• PROVIDED MATERIAL:

• • • • •

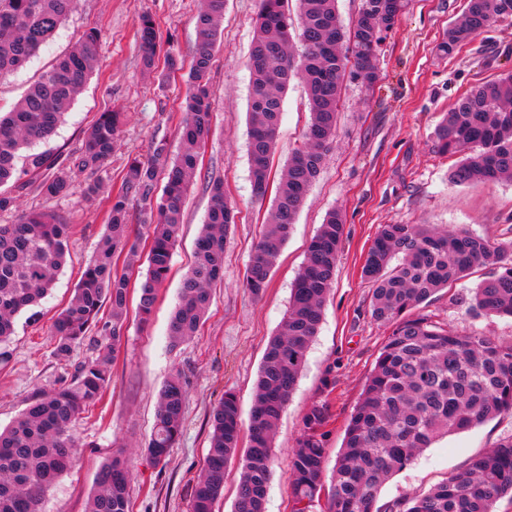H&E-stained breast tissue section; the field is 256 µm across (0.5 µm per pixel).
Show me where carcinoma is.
<instances>
[{"label":"carcinoma","instance_id":"cac0c4a2","mask_svg":"<svg viewBox=\"0 0 512 512\" xmlns=\"http://www.w3.org/2000/svg\"><path fill=\"white\" fill-rule=\"evenodd\" d=\"M78 0H0V78L22 67L48 44ZM258 0L256 30L248 55V161L251 194L275 196L262 237L246 265L244 288L259 297L288 241L297 214L326 162L336 134L344 82L371 89L379 80L373 64L407 0H362L345 27L336 0ZM226 0H204L196 15L198 48L189 63L167 42L166 70H158L160 35L143 15L136 25L143 73L162 81L185 71L178 148L152 143L149 156L126 167L120 187L85 182L88 199L106 195V229L68 305L52 325L53 355L69 356L89 341L82 361L51 389L36 391L25 409L0 430V512H40L47 493L71 468L78 443L72 426L102 399L127 331L132 277L140 262L137 312L151 316L159 288L168 278L187 192L202 160L213 125L209 73L224 20ZM512 17V0H467L462 19L448 26L437 50L454 55L494 22ZM100 34L87 33L34 82L18 103L0 114V187L32 172L46 197L72 190L67 158L22 152L51 136L78 90L99 62ZM302 77L310 121L297 148L274 181L272 158L282 121L284 94ZM121 113L104 112L86 133L78 166L95 171L118 144ZM438 153L458 157L450 168L456 185L512 179V71L463 93L436 130ZM211 205L196 241L194 261L184 275L169 325L170 347L194 338L211 302L210 287L224 276V246L237 213L224 181L207 185ZM137 209L143 233L132 234ZM345 234L344 215L330 210L311 239L280 331L268 342L260 367L248 427L234 393L227 391L209 415L210 447L193 486L192 512H214L224 494L228 462L239 458L235 512H266L273 435L320 328L335 279ZM72 225L49 211H32L0 224V356L15 335L21 313L50 294L66 263ZM493 269L471 289L469 308L478 315L512 318V239L491 240L467 229L427 224H383L363 266L372 284L371 318L391 328L361 398L350 415L336 459L326 512H372L384 482L405 469L424 449L452 433L505 414L512 415V344L479 333H460L419 311L434 294L466 279L474 268ZM108 314L102 315V307ZM186 380L173 372L159 393L153 432L143 448L146 462L165 463L182 428ZM331 421L325 400L303 417L292 453L288 482L293 512H311L323 488L325 438ZM247 446L240 449L242 431ZM132 473L117 453L99 469L89 512H130ZM512 497V433L489 451L469 458L445 482L395 504L398 512H496Z\"/></svg>","mask_w":512,"mask_h":512}]
</instances>
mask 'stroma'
<instances>
[{
    "instance_id": "35a3bbf8",
    "label": "stroma",
    "mask_w": 512,
    "mask_h": 512,
    "mask_svg": "<svg viewBox=\"0 0 512 512\" xmlns=\"http://www.w3.org/2000/svg\"><path fill=\"white\" fill-rule=\"evenodd\" d=\"M201 0H80L53 42L23 68L0 80V111H9L60 52L86 31L99 29L100 62L57 131L35 145V152L77 158L86 131L100 113H123L120 141L98 170L74 172L65 197L48 198L30 185L10 187L11 210L0 224L23 212H55L73 224L67 264L40 316L20 315L8 357L0 361V427L7 426L40 389L53 387L72 365L91 355L88 344L69 358L53 354L51 325L68 303L97 241L105 230L102 200L83 196L91 176L119 185L127 160L146 156L154 139L176 145L185 93L182 77L160 83L143 75L136 38L140 16L150 15L162 39L173 40L184 58L196 44L195 15ZM466 0H410L406 12L384 39L376 59L380 79L373 90L347 83L338 104L336 138L313 184L269 283L259 297L242 286L249 254L259 239L271 199L251 196L248 163L249 72L246 60L256 24L257 0H227L221 37L211 70L213 131L186 199L183 223L167 281L148 321L130 314L127 333L112 368V381L91 414L77 420L81 446L73 468L47 494L42 512H86L99 466L124 452L134 479L132 512H191L192 487L209 448V414L225 392H234L249 411L265 348L289 305L294 279L307 245L326 213L339 209L346 220L336 277L323 320L304 368L279 421L272 453L273 472L266 512H291L287 470L309 406L327 400L332 422L326 443V475L342 447L346 423L357 405L389 329L374 321L368 306L371 285L362 275L366 254L384 224L463 227L494 240L512 238V181L474 186L450 182L451 163L435 151V132L445 112L470 88L512 71V19L493 23L459 53L439 54L437 43L459 20ZM309 121L304 87L292 82L285 94L274 171H281L303 143ZM223 179L237 211L224 249V278L213 285L209 312L197 336L169 346V322L180 284L192 259L210 199L209 181ZM469 279L434 295L426 310L435 321L462 333L477 332L512 343V319L474 316L464 302L470 288L487 276ZM187 381L183 429L164 467L152 468L141 451L155 423L158 393L174 370ZM512 433V416L454 434L426 449L382 486L374 512H394L397 501L444 481L474 455Z\"/></svg>"
}]
</instances>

• • • • •

Using the records above, output their complete text exactly, minus any images.

• TASK SOLUTION:
H&E-stained breast tissue section; the field is 256 µm across (0.5 µm per pixel).
Show me where carcinoma is.
<instances>
[{"label":"carcinoma","instance_id":"cac0c4a2","mask_svg":"<svg viewBox=\"0 0 512 512\" xmlns=\"http://www.w3.org/2000/svg\"><path fill=\"white\" fill-rule=\"evenodd\" d=\"M78 0H0V78L22 67L48 44ZM258 0L256 30L248 55V161L251 194L275 196L262 237L246 265L244 288L259 297L288 241L297 214L326 162L336 134L344 82L371 89L379 80L373 64L407 0H362L345 27L336 0ZM226 0H204L196 15L198 48L189 63L167 42L166 70H158L160 35L143 15L136 25L143 73L162 81L185 71L178 148L152 143L149 156L126 167L120 187L85 182L88 199L106 195V229L68 305L52 325L53 355L69 356L89 341L82 361L51 389L36 391L25 409L0 430V512H40L47 493L71 468L78 443L72 426L102 399L127 331L132 277L140 262L137 312L151 316L159 288L168 278L187 192L202 160L213 125L209 73L224 20ZM512 17V0H467L462 19L448 26L437 50L454 55L494 22ZM100 34L87 33L34 82L18 103L0 114V187L32 172L46 197L72 190L67 158L22 152L51 136L78 90L99 62ZM302 77L310 121L297 148L274 181L272 158L282 121L284 94ZM121 113L104 112L86 133L78 166L95 171L118 144ZM438 153L458 157L450 168L456 185L512 179V71L463 93L436 130ZM211 205L196 241L194 261L184 275L169 325L170 347L194 338L211 302L210 287L224 276V246L237 213L224 181L207 185ZM137 209L143 233L132 234ZM345 234L344 215L330 210L311 239L280 331L268 342L260 367L248 427L234 393L227 391L209 415L210 447L193 486L192 512H214L224 494L228 462L239 458L235 512H266L273 435L320 328L335 279ZM72 225L49 211H32L0 224V356L15 335L21 313L50 294L66 263ZM493 269L471 289L469 308L478 315L512 318V239L491 240L467 229L427 224H383L363 266L372 284L371 318L391 328L361 398L350 415L336 459L326 512H372L384 482L405 469L424 449L452 433L505 414L512 415V344L479 333H460L419 311L434 294L466 279L474 268ZM108 314L102 315V307ZM186 380L173 372L159 393L153 432L143 448L146 462L165 463L182 428ZM331 421L325 400L303 417L292 453L288 482L293 512H311L323 488L325 438ZM247 446L240 449L242 431ZM132 473L117 453L99 469L89 512H130ZM512 497V433L489 451L469 458L445 482L395 504L398 512H496Z\"/></svg>","mask_w":512,"mask_h":512}]
</instances>
mask 'stroma'
<instances>
[{
    "instance_id": "35a3bbf8",
    "label": "stroma",
    "mask_w": 512,
    "mask_h": 512,
    "mask_svg": "<svg viewBox=\"0 0 512 512\" xmlns=\"http://www.w3.org/2000/svg\"><path fill=\"white\" fill-rule=\"evenodd\" d=\"M201 0H80L53 42L23 68L0 80V111H9L60 52L86 31L99 29L100 62L57 131L35 145V152L77 158L86 131L100 113H123L120 141L98 170L74 172L65 197L48 198L30 185L10 187L11 210L0 224L23 212H55L73 224L67 264L40 316L20 315L8 357L0 361V427L7 426L40 389L53 387L72 365L91 355L88 344L69 358L53 354L51 325L68 303L97 241L105 230L102 200L83 196L91 176L119 185L127 160L146 156L154 139L176 145L185 93L182 77L160 83L143 75L136 38L140 16L150 15L162 39L173 40L184 58L196 44L195 15ZM466 0H410L406 12L384 39L376 59L380 79L373 90L347 83L338 104L336 138L313 184L269 283L259 297L242 286L249 254L259 239L271 199L251 196L248 163L249 72L246 60L256 24L257 0H227L221 37L211 70L213 131L186 199L183 223L167 281L148 321L130 314L127 333L112 368V381L91 414L77 420L81 446L73 468L47 494L42 512H86L99 466L124 452L134 479L132 512H191L192 487L209 448V414L225 392H234L249 411L265 348L289 305L294 279L307 245L326 213L339 209L346 220L336 277L323 320L304 368L279 421L272 453L273 472L266 512H291L287 470L309 406L327 400L332 422L326 443V475L342 447L346 423L357 405L389 329L374 321L368 306L371 285L362 275L366 254L384 224L463 227L494 240L512 238V181L474 186L450 182L451 163L435 151V132L445 112L470 88L512 71V19L493 23L459 53L439 54L437 43L459 20ZM309 121L304 87L292 82L285 94L274 171H281L303 143ZM223 179L237 211L224 249V278L213 285L209 312L197 336L169 346V322L180 284L192 259L210 199L209 181ZM469 279L434 295L426 310L435 321L462 333L477 332L512 343V319L474 316L464 302L470 288L487 276ZM187 381L183 429L164 467L152 468L141 451L155 423L158 393L174 370ZM512 433V416L454 434L426 449L382 486L374 512H394L397 501L444 481L474 455Z\"/></svg>"
}]
</instances>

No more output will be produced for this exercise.